→ **PROMPT**:
For each line below that includes the string "pencil", show the whole line.

→ **MATERIAL PROVIDED**:
::::

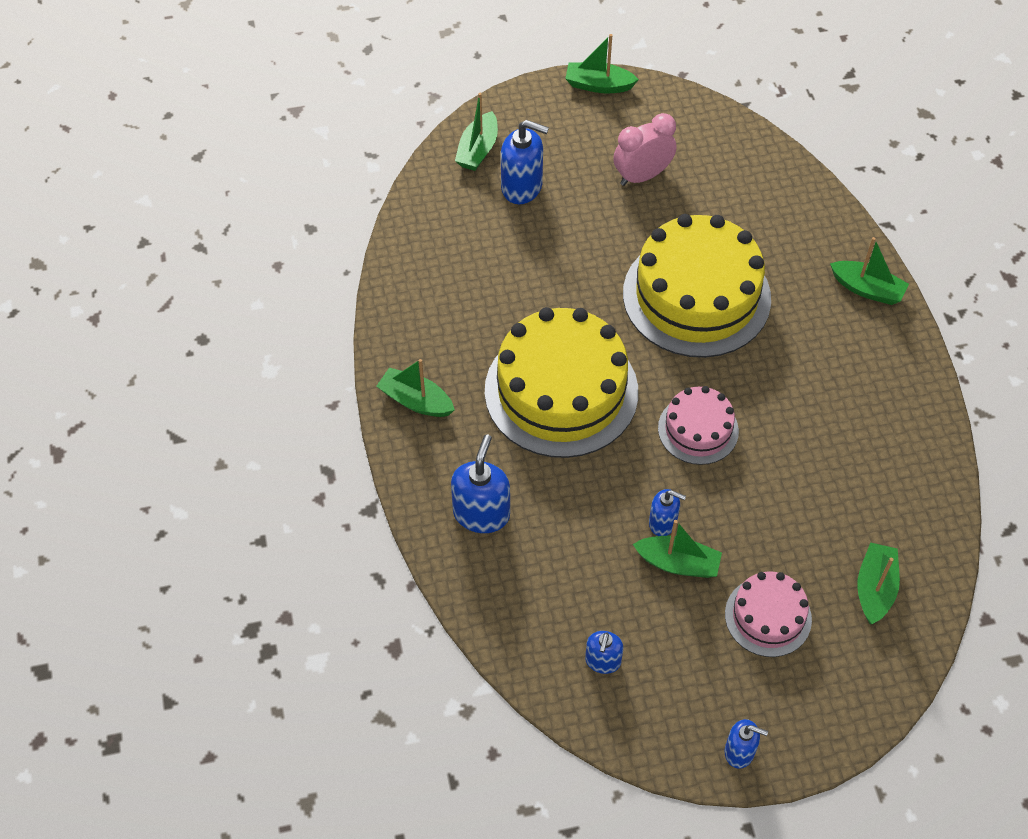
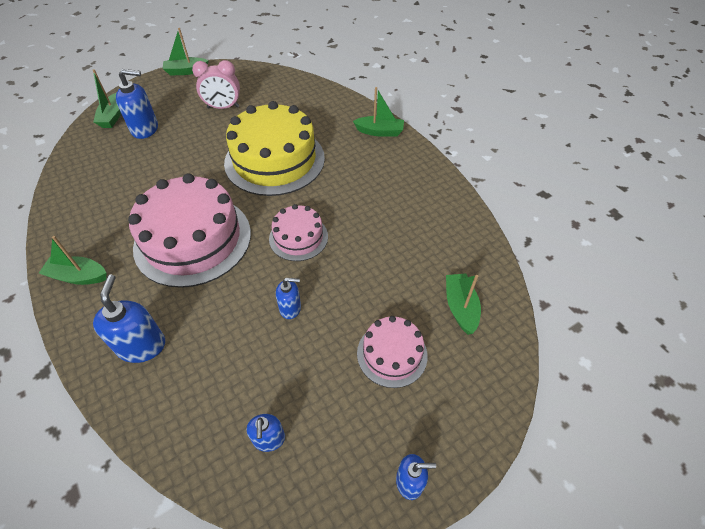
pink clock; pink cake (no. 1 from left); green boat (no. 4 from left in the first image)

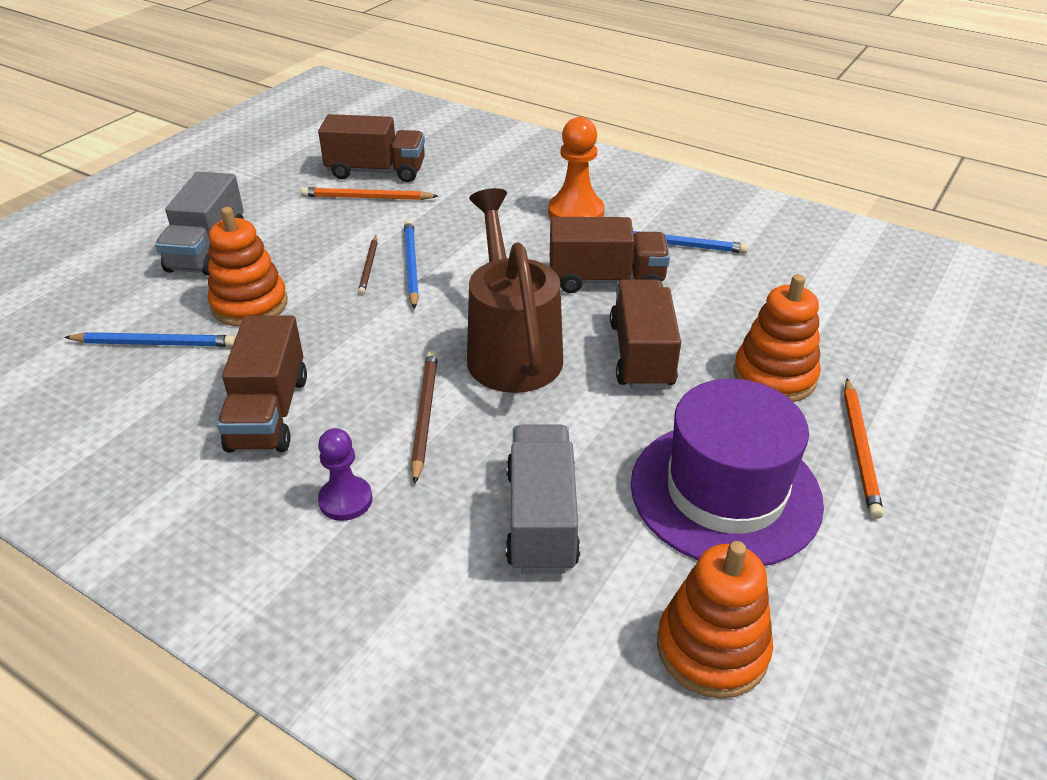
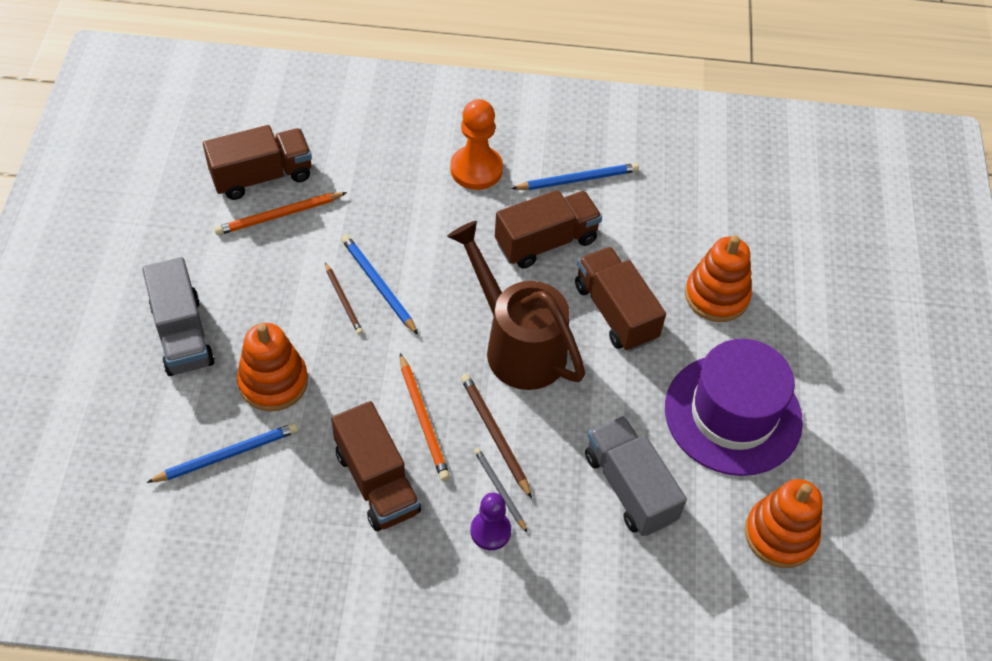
orange pencil (no. 2 from left); grey pencil

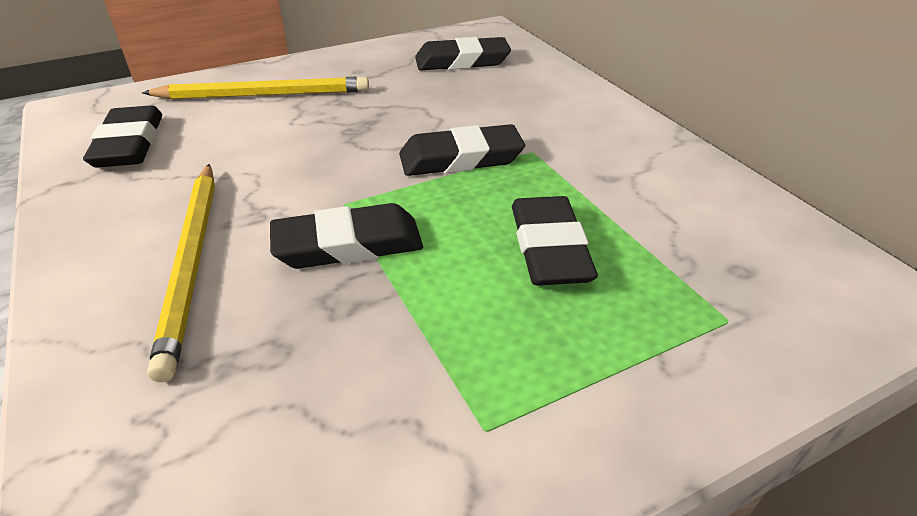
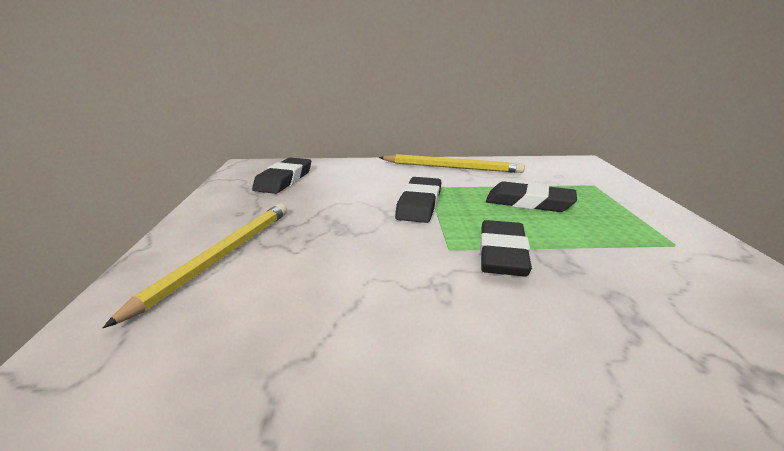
black eraser (no. 1 from left in the first image); yellow pencil (no. 2 from left)

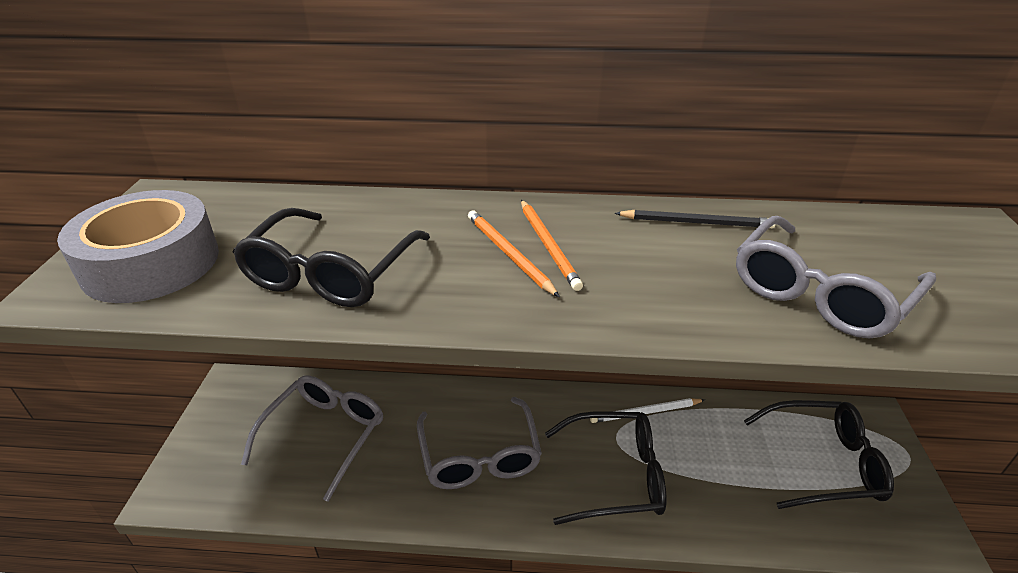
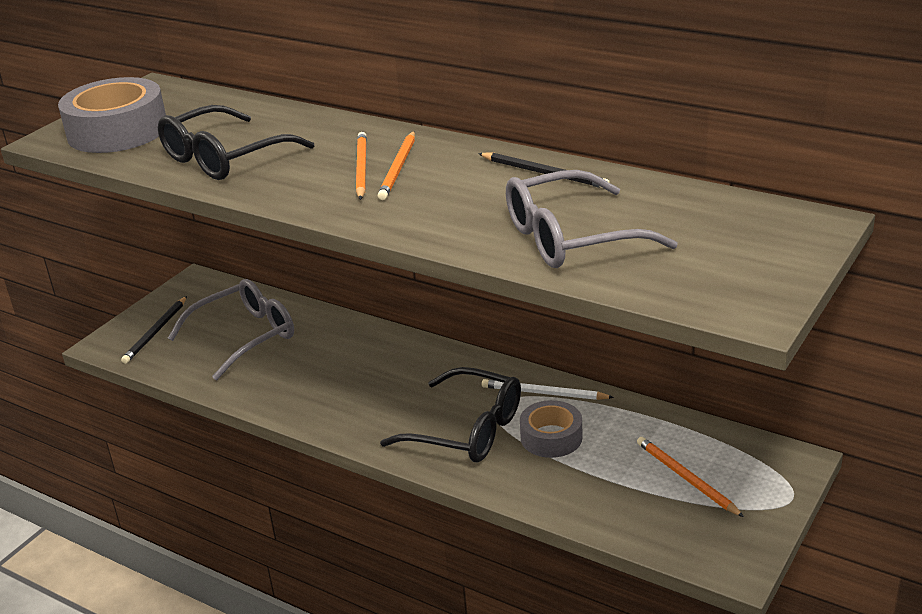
grey glasses (no. 2 from left in the first image); orange pencil (no. 3 from left); black pencil (no. 1 from left); grey tape (no. 2 from left)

::::

→ **OUTPUT OF THE EXERCISE**:
orange pencil (no. 2 from left); grey pencil
black eraser (no. 1 from left in the first image); yellow pencil (no. 2 from left)
grey glasses (no. 2 from left in the first image); orange pencil (no. 3 from left); black pencil (no. 1 from left); grey tape (no. 2 from left)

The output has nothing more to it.